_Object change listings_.
□ □ □

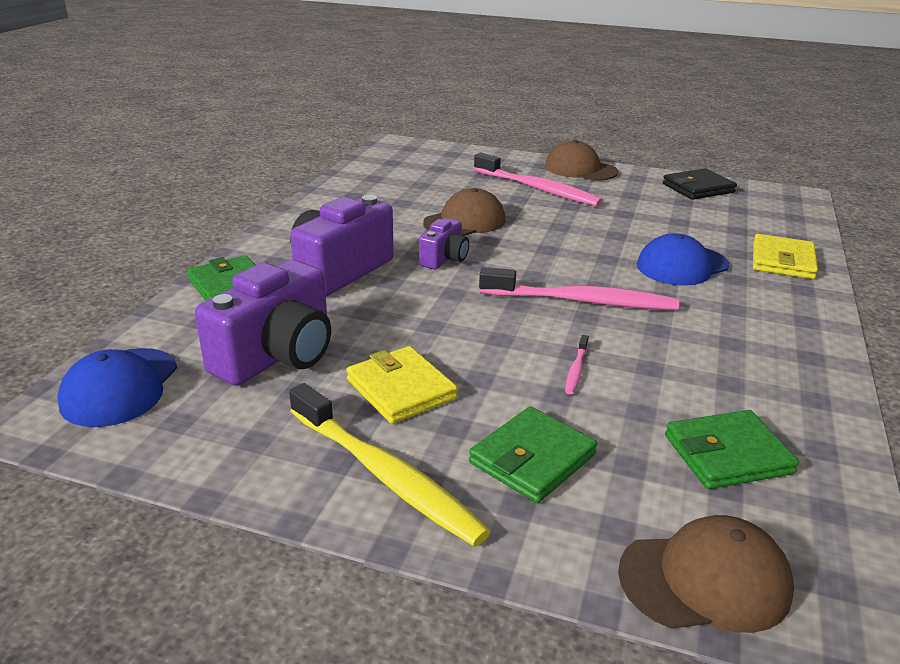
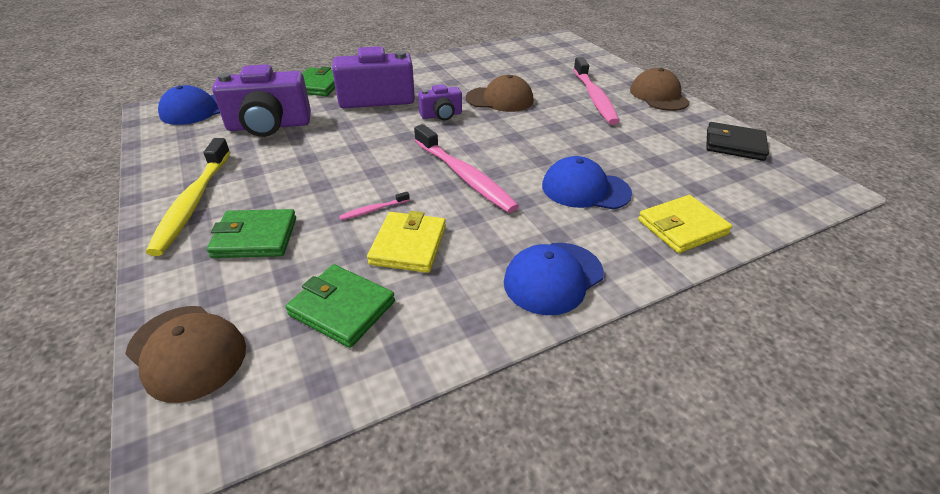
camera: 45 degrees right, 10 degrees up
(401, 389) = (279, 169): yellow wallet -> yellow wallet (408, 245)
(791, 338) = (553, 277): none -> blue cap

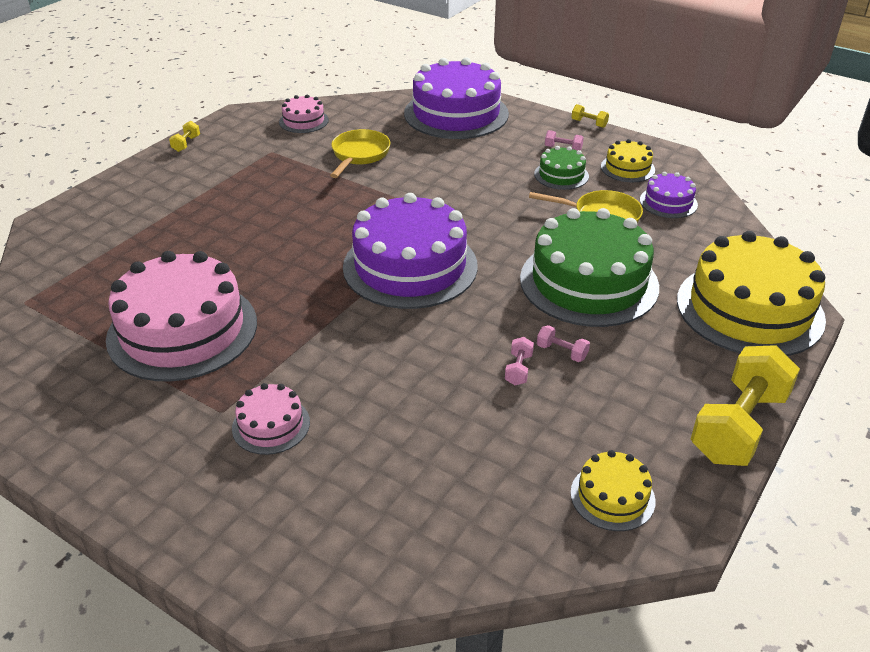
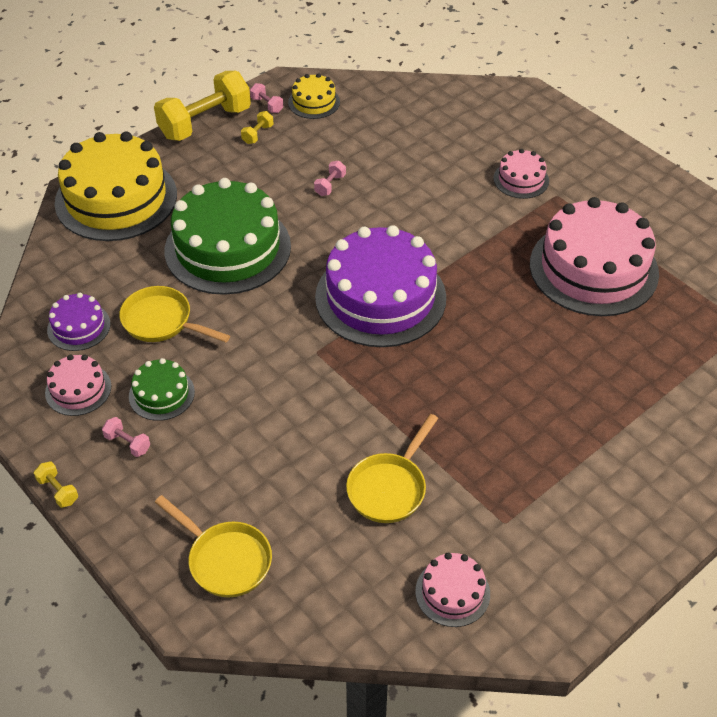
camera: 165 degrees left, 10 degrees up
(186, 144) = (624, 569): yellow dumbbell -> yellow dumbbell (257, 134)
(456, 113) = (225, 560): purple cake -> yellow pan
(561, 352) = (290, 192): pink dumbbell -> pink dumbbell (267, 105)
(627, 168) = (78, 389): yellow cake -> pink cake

□ □ □

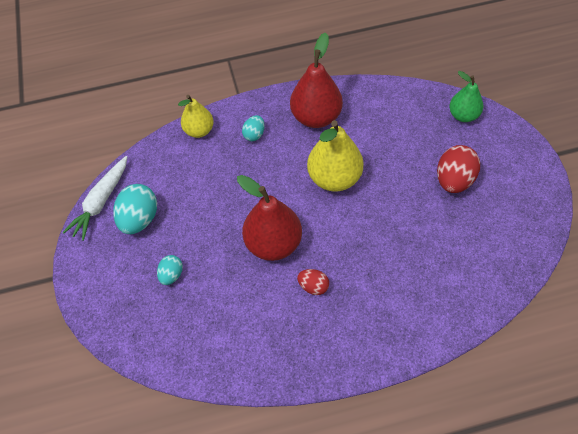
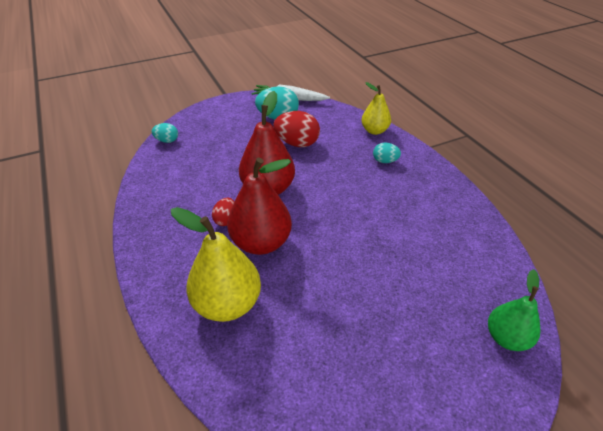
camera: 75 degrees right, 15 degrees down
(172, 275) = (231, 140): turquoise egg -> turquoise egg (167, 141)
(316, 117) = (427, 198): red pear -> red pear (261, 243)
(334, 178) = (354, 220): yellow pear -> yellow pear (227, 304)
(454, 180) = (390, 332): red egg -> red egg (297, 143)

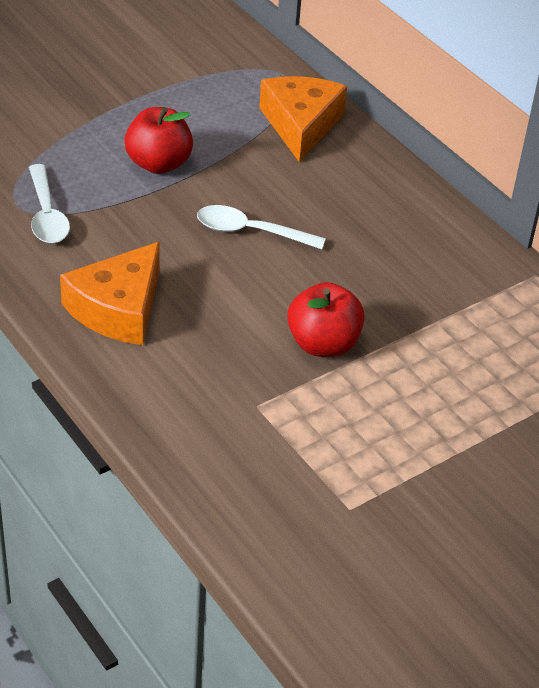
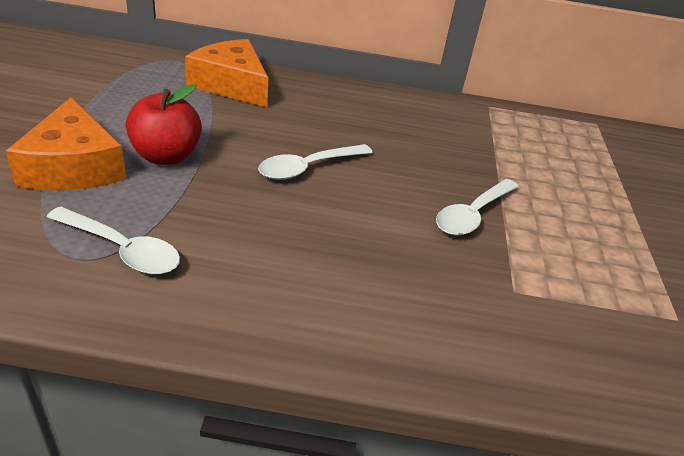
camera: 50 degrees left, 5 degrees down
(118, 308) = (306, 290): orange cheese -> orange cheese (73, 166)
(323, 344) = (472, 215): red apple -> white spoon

□ □ □

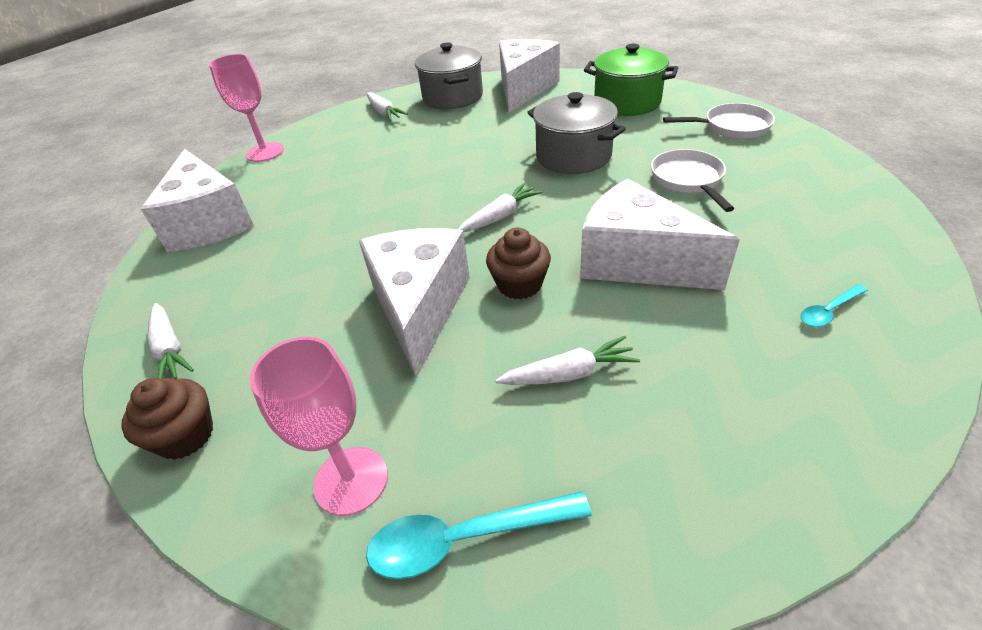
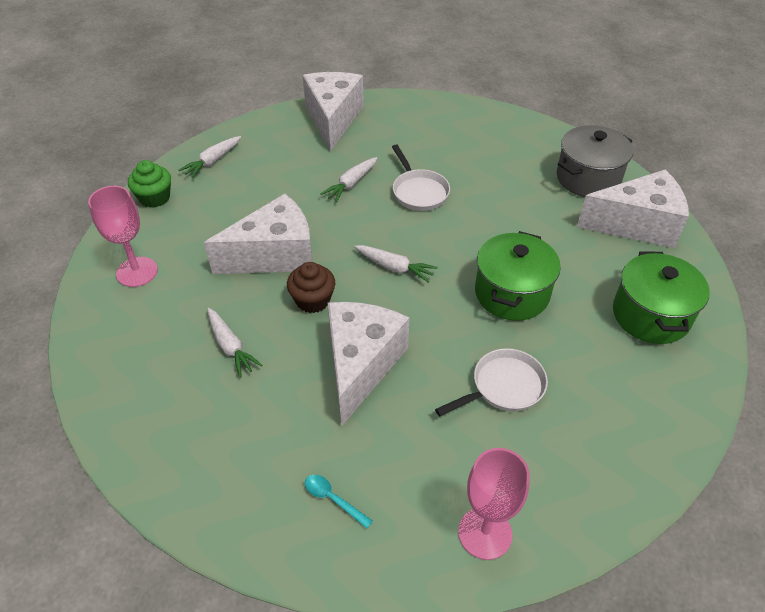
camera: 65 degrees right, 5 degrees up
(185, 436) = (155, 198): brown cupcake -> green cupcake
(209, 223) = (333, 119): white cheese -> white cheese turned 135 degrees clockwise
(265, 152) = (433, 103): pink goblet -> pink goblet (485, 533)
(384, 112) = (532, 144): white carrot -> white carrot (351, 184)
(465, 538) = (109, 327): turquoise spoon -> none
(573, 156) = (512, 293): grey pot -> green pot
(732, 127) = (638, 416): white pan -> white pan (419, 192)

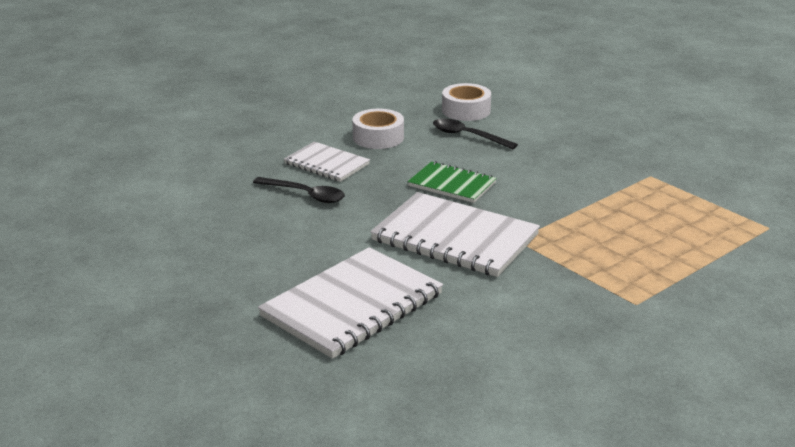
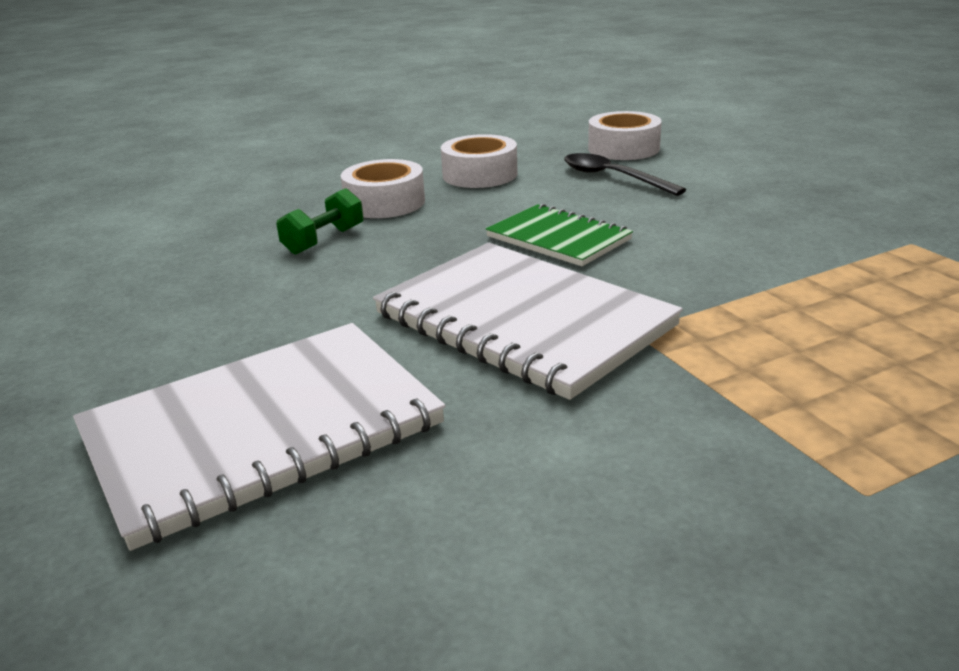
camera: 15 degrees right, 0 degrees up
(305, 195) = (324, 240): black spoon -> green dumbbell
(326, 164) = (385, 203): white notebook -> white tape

□ □ □

_ACTION ITEM_. From the line holding "(561, 352) = (290, 192): pink" to the line holding "(627, 168) = (78, 389): yellow", inclusive, restate each line above exactly as written.

_SOLUTION TO THIS PROBLEM_.
(561, 352) = (290, 192): pink dumbbell -> pink dumbbell (267, 105)
(627, 168) = (78, 389): yellow cake -> pink cake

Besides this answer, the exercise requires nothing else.